**Prompt:** One part of the entries below is wanted: the lines from the one containing "(603, 651) = (381, 463): orange" through the one containing "(233, 138) = (785, 266): white". Write those out exactly and nothing else.

========================

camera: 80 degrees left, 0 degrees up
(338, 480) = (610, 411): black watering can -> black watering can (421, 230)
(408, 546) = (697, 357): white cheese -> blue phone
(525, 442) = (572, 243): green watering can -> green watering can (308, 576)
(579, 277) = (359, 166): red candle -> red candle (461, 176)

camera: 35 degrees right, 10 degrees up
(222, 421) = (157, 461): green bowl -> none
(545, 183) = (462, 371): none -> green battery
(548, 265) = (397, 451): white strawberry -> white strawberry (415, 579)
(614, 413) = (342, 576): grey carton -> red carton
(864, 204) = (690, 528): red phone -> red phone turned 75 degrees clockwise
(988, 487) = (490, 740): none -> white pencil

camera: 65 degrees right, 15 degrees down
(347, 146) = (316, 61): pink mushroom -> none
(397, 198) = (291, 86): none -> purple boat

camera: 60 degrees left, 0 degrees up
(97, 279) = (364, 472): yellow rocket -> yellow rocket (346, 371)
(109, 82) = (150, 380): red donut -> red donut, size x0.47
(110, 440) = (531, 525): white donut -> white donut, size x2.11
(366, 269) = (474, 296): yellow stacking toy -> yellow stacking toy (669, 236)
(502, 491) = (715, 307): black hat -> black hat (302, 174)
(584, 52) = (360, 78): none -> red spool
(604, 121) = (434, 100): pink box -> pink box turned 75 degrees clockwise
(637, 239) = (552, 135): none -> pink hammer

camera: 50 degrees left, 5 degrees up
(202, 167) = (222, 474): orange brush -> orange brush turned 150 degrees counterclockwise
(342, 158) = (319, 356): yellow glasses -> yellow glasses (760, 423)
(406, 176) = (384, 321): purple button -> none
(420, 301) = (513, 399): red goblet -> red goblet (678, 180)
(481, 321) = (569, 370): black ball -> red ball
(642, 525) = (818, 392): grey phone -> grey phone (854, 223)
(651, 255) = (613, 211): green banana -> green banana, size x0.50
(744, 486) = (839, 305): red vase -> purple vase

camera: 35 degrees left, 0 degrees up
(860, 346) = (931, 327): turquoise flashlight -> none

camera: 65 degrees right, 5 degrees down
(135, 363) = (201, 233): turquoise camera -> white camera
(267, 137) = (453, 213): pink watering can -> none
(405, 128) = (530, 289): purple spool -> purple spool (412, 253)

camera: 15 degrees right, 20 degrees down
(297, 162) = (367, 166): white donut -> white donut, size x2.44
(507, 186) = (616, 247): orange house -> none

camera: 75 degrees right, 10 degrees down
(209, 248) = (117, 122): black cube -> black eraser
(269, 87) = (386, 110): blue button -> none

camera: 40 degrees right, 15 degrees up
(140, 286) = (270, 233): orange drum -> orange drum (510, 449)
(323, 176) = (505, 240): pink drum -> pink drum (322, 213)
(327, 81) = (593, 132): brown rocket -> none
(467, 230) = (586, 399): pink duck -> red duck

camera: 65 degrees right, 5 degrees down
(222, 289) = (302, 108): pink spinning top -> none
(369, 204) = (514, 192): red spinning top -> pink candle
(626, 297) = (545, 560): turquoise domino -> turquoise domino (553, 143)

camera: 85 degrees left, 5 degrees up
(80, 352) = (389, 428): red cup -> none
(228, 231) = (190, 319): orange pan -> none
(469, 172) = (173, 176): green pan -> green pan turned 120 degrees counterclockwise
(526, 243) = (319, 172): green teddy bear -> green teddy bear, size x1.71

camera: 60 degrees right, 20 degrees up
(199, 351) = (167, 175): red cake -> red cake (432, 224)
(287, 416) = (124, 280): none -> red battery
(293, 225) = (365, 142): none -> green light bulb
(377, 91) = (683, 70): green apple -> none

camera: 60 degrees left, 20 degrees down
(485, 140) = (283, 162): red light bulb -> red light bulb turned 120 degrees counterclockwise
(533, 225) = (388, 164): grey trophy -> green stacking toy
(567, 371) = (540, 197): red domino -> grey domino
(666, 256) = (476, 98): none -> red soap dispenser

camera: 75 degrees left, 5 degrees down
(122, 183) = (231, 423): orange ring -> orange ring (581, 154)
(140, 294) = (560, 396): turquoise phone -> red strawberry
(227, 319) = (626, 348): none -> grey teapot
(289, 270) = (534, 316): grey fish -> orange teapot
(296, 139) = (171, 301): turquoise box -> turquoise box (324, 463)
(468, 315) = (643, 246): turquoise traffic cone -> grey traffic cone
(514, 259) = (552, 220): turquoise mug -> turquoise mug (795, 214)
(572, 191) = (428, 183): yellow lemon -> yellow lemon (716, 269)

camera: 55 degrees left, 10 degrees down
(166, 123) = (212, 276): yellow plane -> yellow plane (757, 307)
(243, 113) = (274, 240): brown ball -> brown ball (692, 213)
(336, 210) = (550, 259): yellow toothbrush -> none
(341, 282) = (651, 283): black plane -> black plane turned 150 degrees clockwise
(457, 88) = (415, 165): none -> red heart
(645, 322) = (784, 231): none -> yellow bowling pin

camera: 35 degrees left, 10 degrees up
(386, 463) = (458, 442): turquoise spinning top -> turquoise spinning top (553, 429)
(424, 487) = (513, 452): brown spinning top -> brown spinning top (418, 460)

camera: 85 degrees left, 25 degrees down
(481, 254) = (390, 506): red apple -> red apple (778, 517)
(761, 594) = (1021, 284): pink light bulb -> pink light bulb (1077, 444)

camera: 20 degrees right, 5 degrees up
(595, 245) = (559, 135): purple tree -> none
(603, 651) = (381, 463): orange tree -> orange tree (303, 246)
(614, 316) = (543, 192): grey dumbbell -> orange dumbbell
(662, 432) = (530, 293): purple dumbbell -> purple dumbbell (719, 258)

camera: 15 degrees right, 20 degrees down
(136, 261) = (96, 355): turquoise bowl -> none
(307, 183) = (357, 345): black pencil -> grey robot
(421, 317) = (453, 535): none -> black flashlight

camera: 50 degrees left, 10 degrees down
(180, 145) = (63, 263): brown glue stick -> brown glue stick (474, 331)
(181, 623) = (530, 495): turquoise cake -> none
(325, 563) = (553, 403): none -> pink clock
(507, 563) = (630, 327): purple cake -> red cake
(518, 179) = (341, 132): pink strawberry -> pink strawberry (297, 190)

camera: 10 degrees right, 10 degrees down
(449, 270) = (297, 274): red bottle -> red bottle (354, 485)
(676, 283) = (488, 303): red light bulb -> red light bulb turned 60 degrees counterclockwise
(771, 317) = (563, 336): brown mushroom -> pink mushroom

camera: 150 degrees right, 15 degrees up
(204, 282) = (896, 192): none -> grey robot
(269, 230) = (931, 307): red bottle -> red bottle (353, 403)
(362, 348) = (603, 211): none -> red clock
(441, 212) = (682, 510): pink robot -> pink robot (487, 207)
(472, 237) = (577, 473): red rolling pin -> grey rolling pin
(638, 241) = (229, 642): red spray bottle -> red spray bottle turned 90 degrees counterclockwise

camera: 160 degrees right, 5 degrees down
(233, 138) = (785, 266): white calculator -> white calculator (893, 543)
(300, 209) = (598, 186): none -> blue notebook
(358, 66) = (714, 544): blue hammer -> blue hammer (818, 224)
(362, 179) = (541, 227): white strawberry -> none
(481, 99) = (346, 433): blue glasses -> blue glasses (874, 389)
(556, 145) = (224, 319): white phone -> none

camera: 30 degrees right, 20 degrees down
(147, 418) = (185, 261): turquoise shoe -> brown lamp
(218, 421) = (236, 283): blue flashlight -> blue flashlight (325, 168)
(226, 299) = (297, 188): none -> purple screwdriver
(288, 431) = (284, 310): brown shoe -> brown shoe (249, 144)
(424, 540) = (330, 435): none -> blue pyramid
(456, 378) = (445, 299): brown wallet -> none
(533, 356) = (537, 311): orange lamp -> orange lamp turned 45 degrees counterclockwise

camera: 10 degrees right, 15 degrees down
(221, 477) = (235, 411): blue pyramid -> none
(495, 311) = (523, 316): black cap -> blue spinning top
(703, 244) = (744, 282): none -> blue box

========================

**Task answer:**
(603, 651) = (381, 463): orange tree -> orange tree (303, 246)
(614, 316) = (543, 192): grey dumbbell -> orange dumbbell
(662, 432) = (530, 293): purple dumbbell -> purple dumbbell (719, 258)

camera: 15 degrees right, 20 degrees down
(136, 261) = (96, 355): turquoise bowl -> none
(307, 183) = (357, 345): black pencil -> grey robot
(421, 317) = (453, 535): none -> black flashlight

camera: 50 degrees left, 10 degrees down
(180, 145) = (63, 263): brown glue stick -> brown glue stick (474, 331)
(181, 623) = (530, 495): turquoise cake -> none
(325, 563) = (553, 403): none -> pink clock
(507, 563) = (630, 327): purple cake -> red cake
(518, 179) = (341, 132): pink strawberry -> pink strawberry (297, 190)

camera: 10 degrees right, 10 degrees down
(449, 270) = (297, 274): red bottle -> red bottle (354, 485)
(676, 283) = (488, 303): red light bulb -> red light bulb turned 60 degrees counterclockwise
(771, 317) = (563, 336): brown mushroom -> pink mushroom

camera: 150 degrees right, 15 degrees up
(204, 282) = (896, 192): none -> grey robot
(269, 230) = (931, 307): red bottle -> red bottle (353, 403)
(362, 348) = (603, 211): none -> red clock
(441, 212) = (682, 510): pink robot -> pink robot (487, 207)
(472, 237) = (577, 473): red rolling pin -> grey rolling pin
(638, 241) = (229, 642): red spray bottle -> red spray bottle turned 90 degrees counterclockwise

camera: 160 degrees right, 5 degrees down
(233, 138) = (785, 266): white calculator -> white calculator (893, 543)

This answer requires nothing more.